GIVEN RECORDS:
○ ○ ○ ○ ○

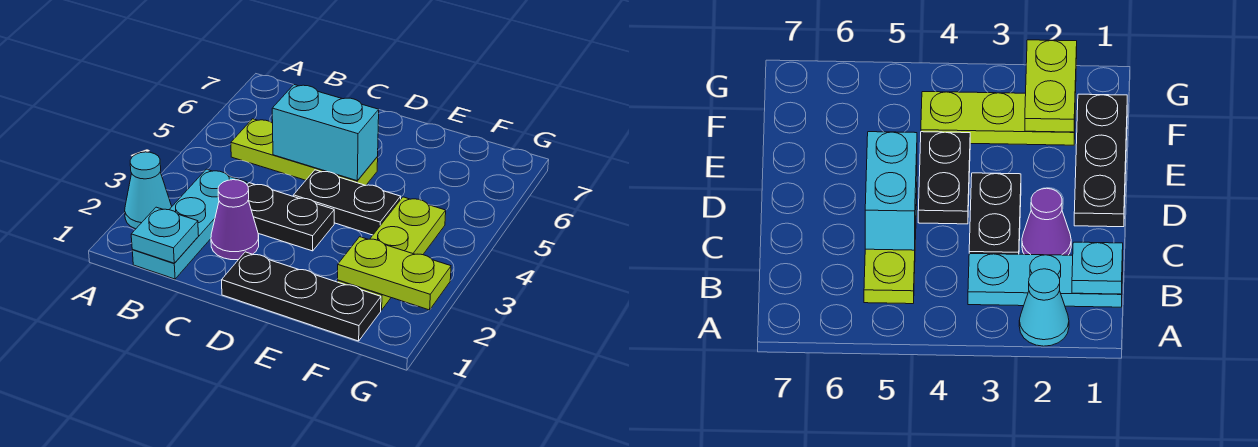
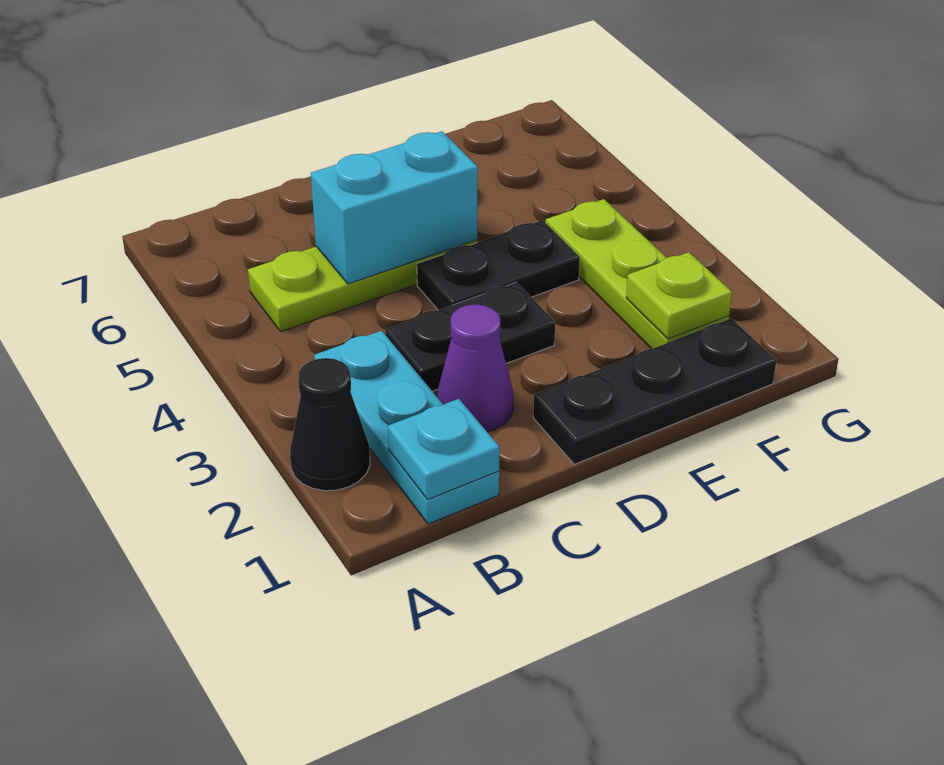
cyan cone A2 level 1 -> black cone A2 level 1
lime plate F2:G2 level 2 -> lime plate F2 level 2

○ ○ ○ ○ ○

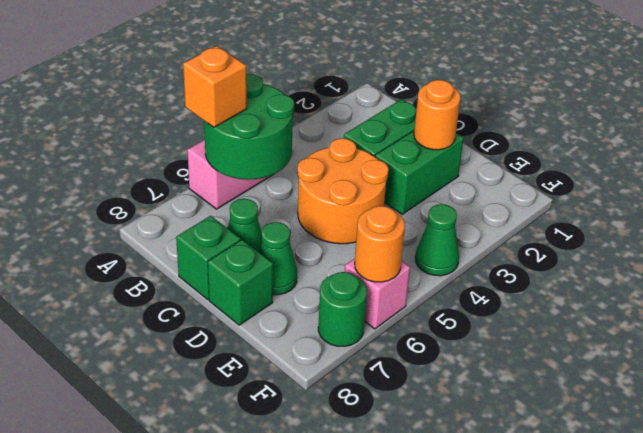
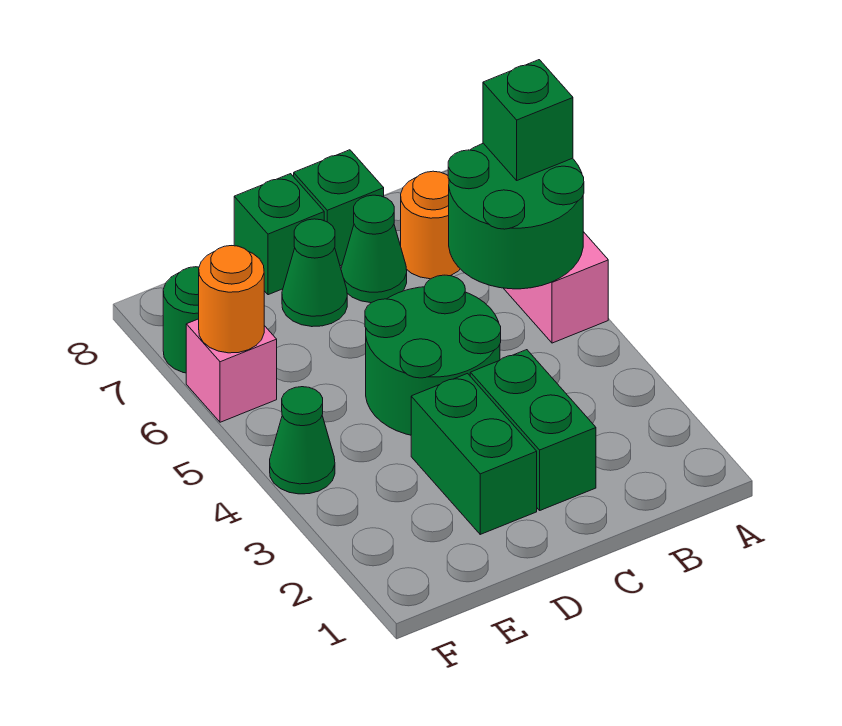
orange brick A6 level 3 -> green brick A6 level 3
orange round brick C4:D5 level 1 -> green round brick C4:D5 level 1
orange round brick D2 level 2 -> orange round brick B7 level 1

○ ○ ○ ○ ○

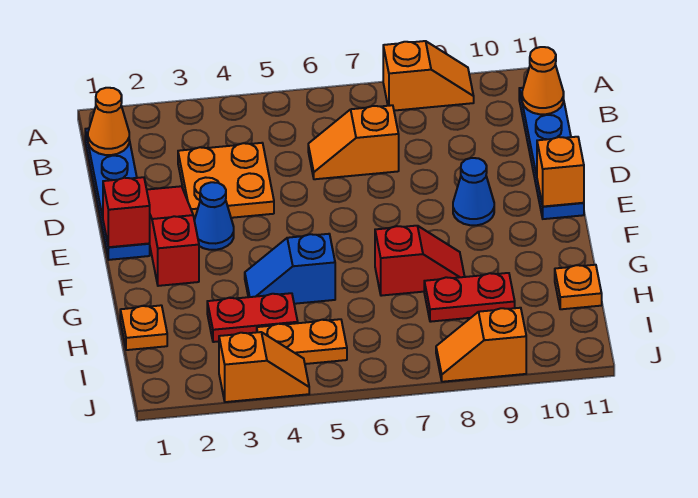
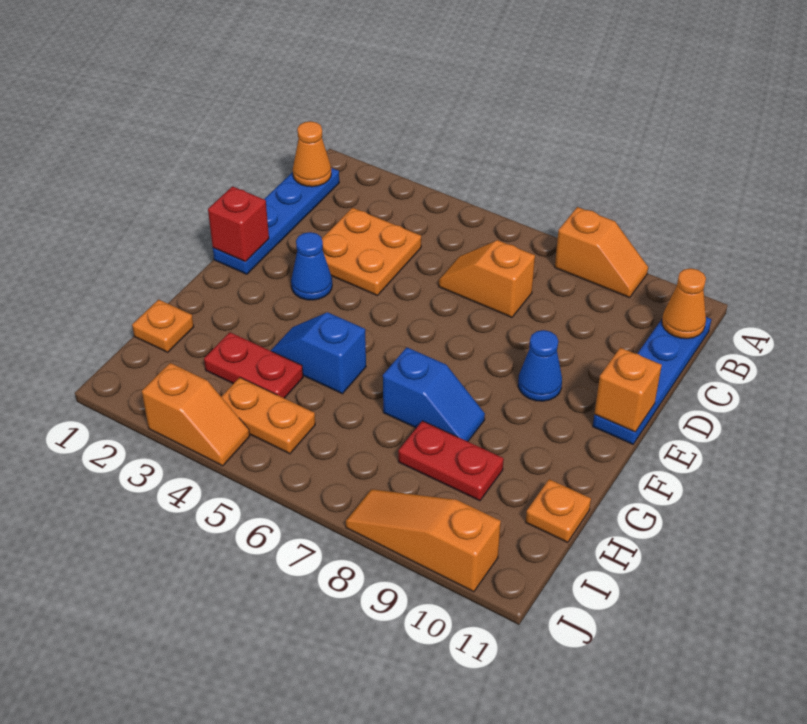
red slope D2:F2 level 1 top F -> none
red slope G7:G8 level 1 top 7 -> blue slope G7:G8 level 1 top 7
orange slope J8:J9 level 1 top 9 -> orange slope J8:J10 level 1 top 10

○ ○ ○ ○ ○

All that should be written out is the stretch of lines above between the one holding "red slope D2:F2 level 1 top F -> none" and the one holding "orange slope J8:J9", inclusive, exactly as given.

COMPLETED EXERCISE:
red slope D2:F2 level 1 top F -> none
red slope G7:G8 level 1 top 7 -> blue slope G7:G8 level 1 top 7
orange slope J8:J9 level 1 top 9 -> orange slope J8:J10 level 1 top 10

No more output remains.